- Directions for this task
The required output is the line that contains "camera: 10 degrees right, 5 degrees down" and every line after it, each written out exactly, up to the end of the entries.

Dataset entries:

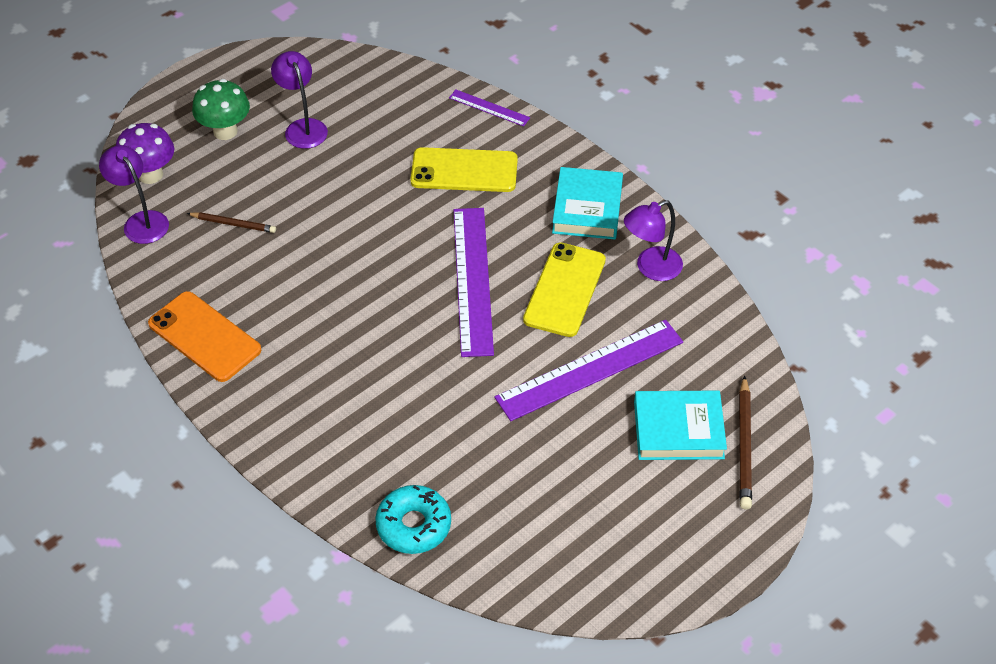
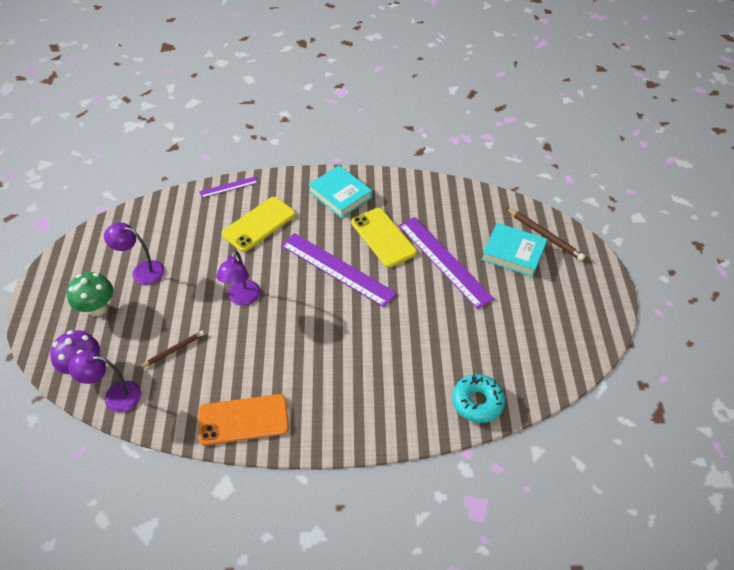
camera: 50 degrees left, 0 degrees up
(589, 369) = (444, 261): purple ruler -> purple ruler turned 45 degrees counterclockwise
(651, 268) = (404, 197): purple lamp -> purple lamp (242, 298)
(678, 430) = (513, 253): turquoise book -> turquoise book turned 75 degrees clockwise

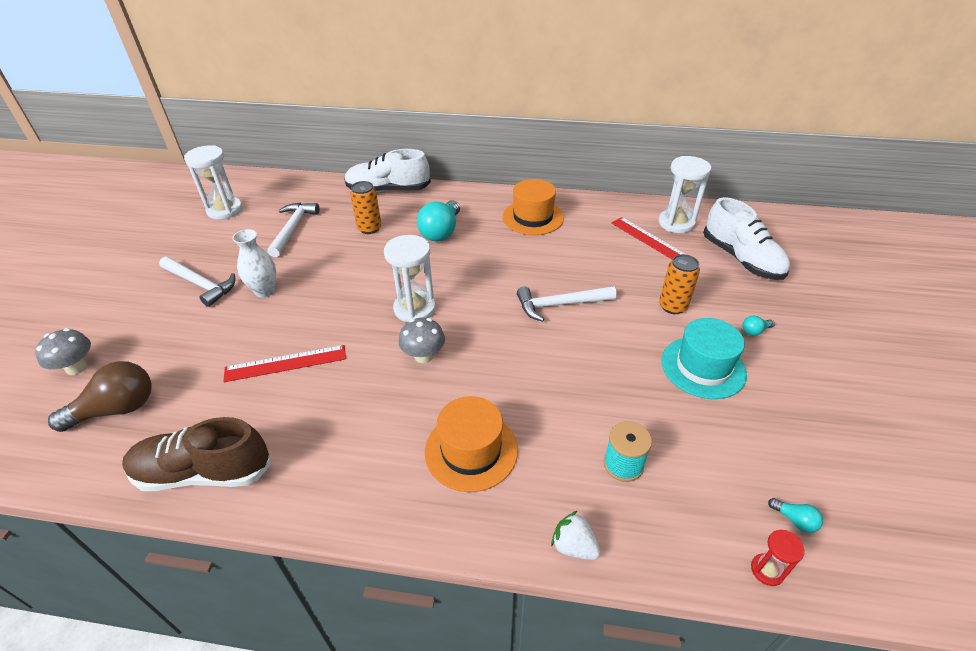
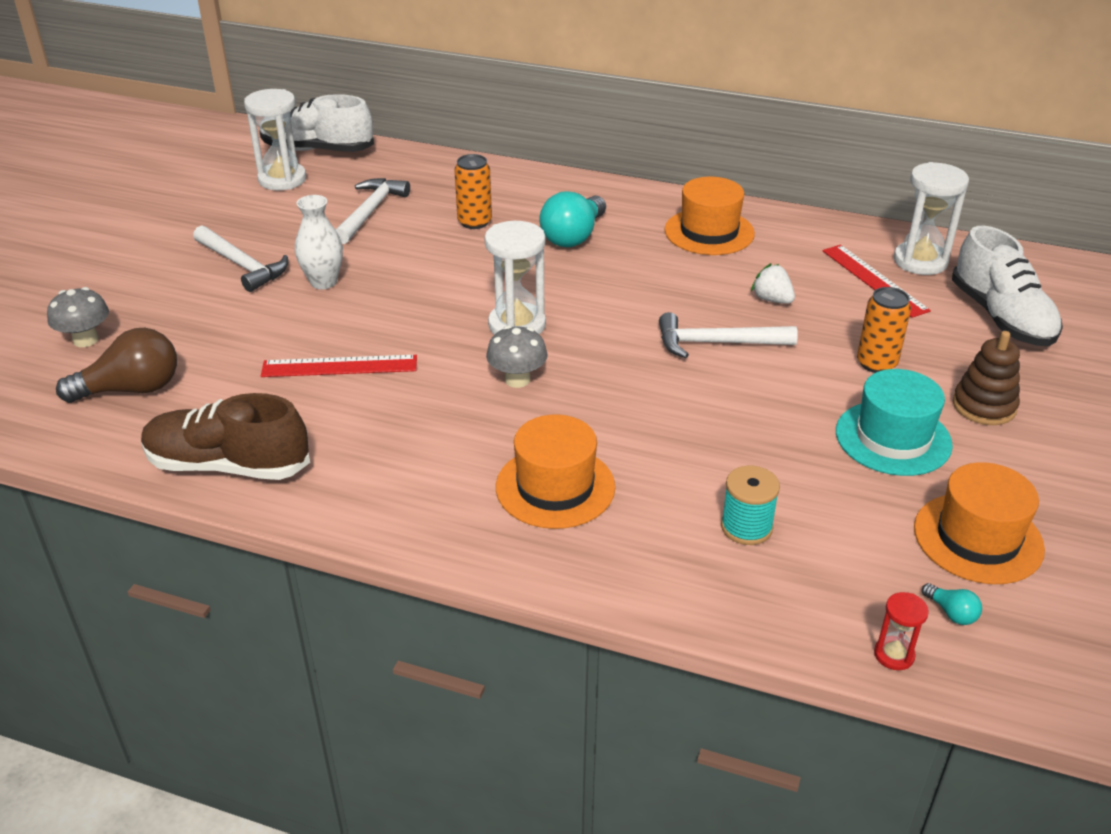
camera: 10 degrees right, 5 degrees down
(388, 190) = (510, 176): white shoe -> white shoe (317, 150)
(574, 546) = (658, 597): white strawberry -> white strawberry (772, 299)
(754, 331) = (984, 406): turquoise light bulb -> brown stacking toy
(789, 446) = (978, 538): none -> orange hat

- Exercise solution
camera: 10 degrees right, 5 degrees down
(388, 190) = (510, 176): white shoe -> white shoe (317, 150)
(574, 546) = (658, 597): white strawberry -> white strawberry (772, 299)
(754, 331) = (984, 406): turquoise light bulb -> brown stacking toy
(789, 446) = (978, 538): none -> orange hat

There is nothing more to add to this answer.